Data records
· · · · ·
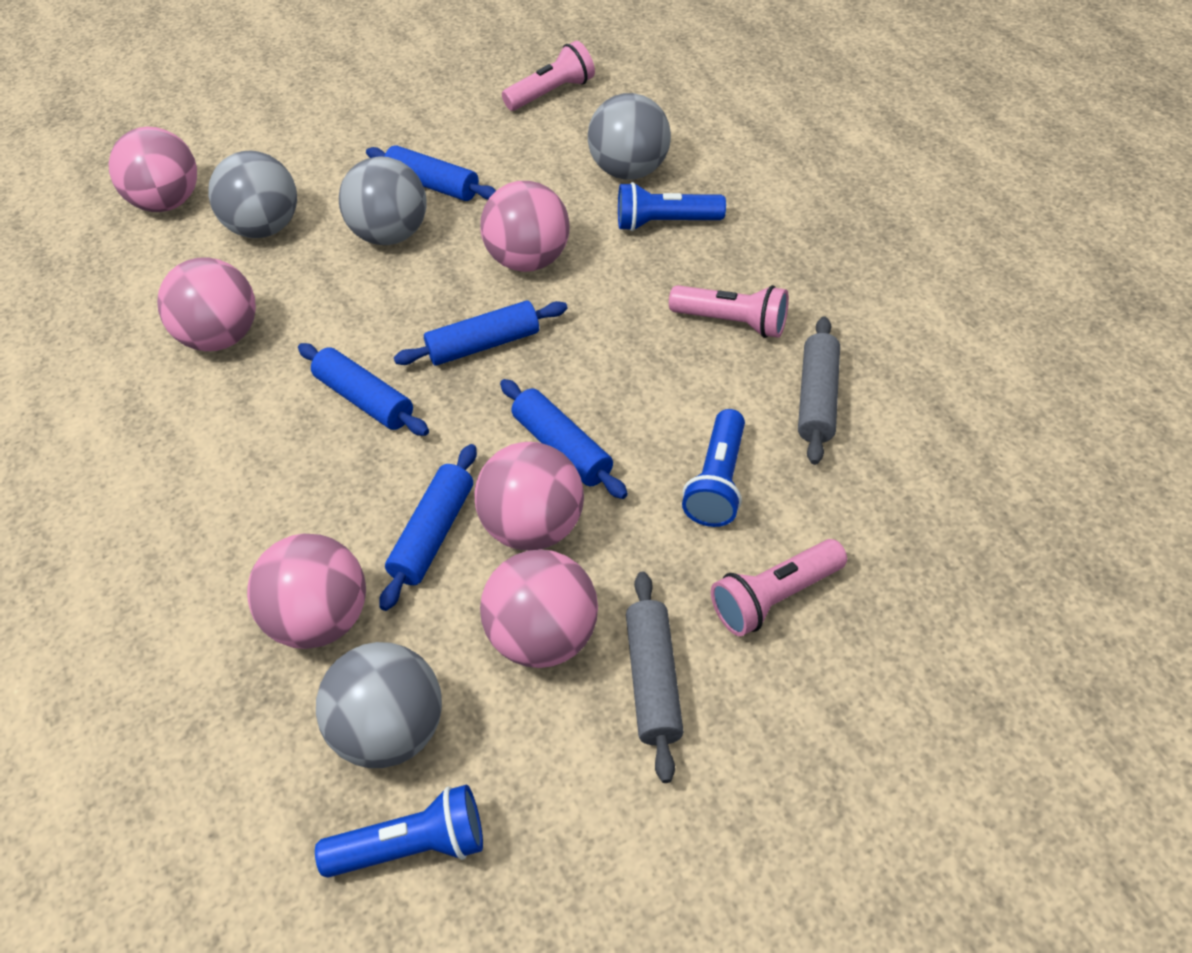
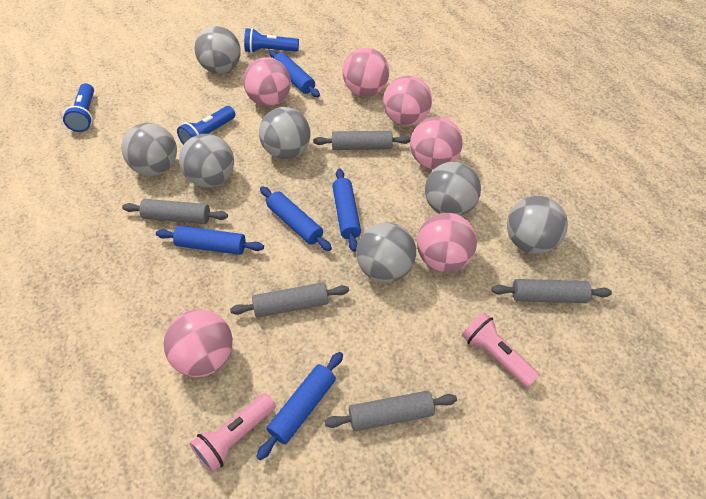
grey ball: 4 -> 7
grey rolling pin: 2 -> 5
pink flashlight: 3 -> 2

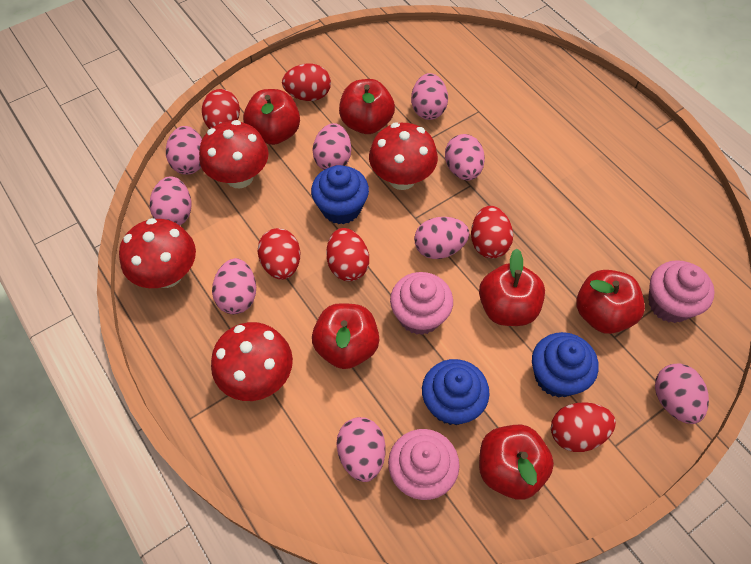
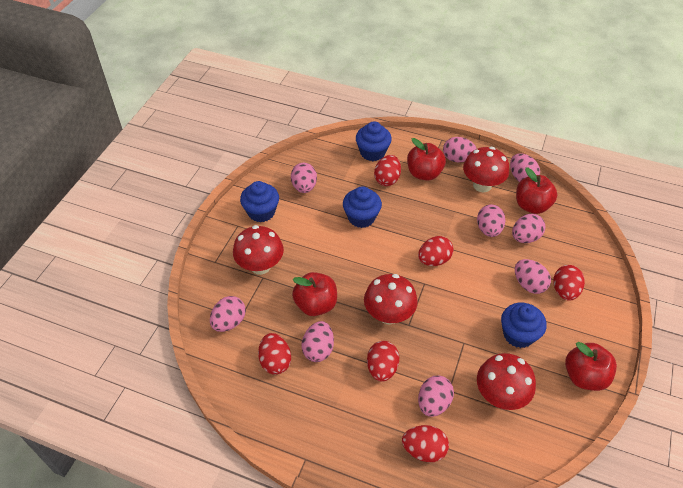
blue cupcake: 3 -> 4
pink cupcake: 3 -> 0
red apple: 6 -> 4

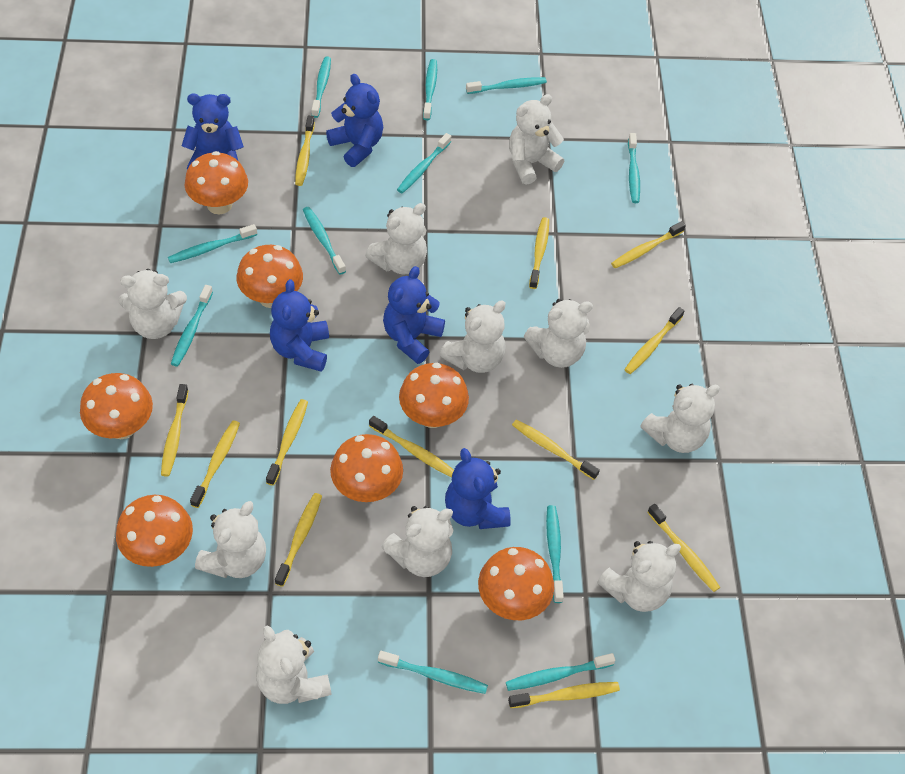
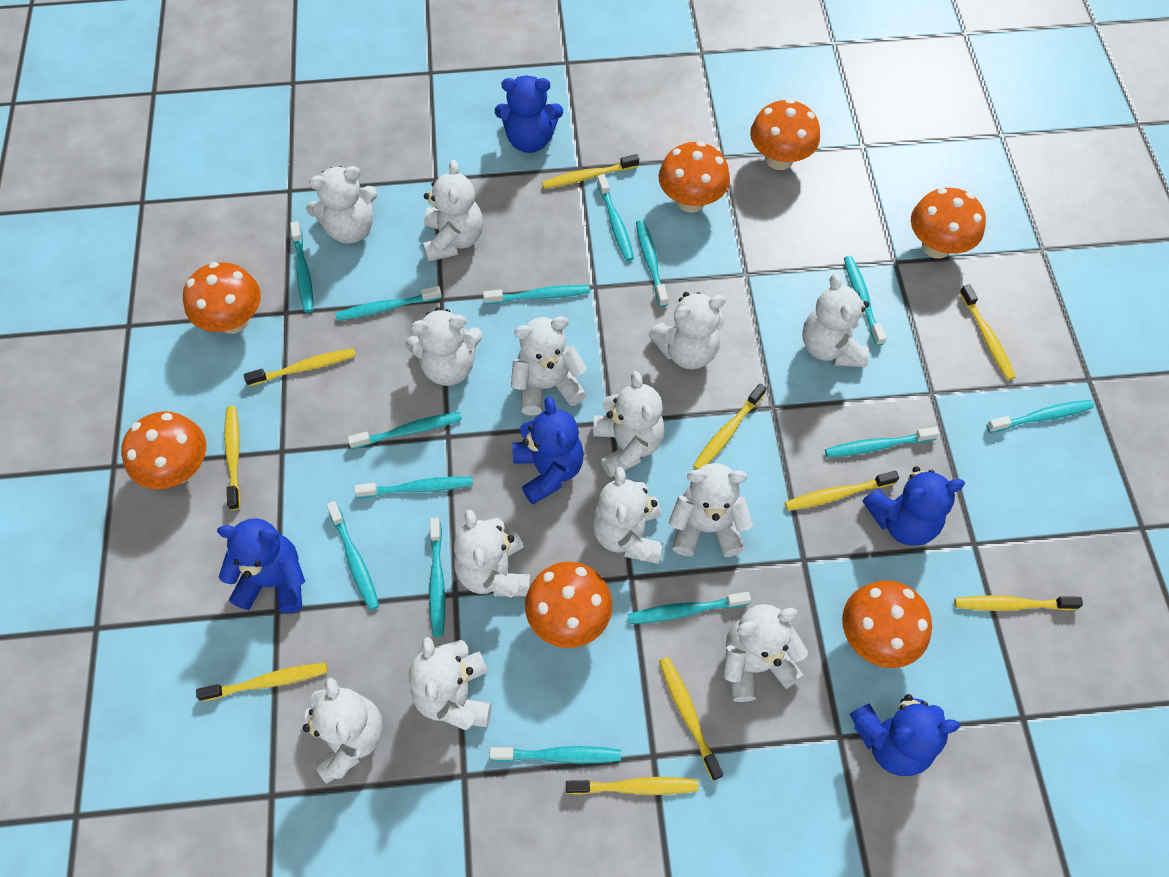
turquoise toothbrush: 11 -> 14
white teddy bear: 10 -> 13
yellow toothbrush: 12 -> 10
· · · · ·
**The task**
The answer should hold every entry exactly as given and no pictures at all.

**Exercise response**
grey ball: 4 -> 7
grey rolling pin: 2 -> 5
pink flashlight: 3 -> 2

blue cupcake: 3 -> 4
pink cupcake: 3 -> 0
red apple: 6 -> 4

turquoise toothbrush: 11 -> 14
white teddy bear: 10 -> 13
yellow toothbrush: 12 -> 10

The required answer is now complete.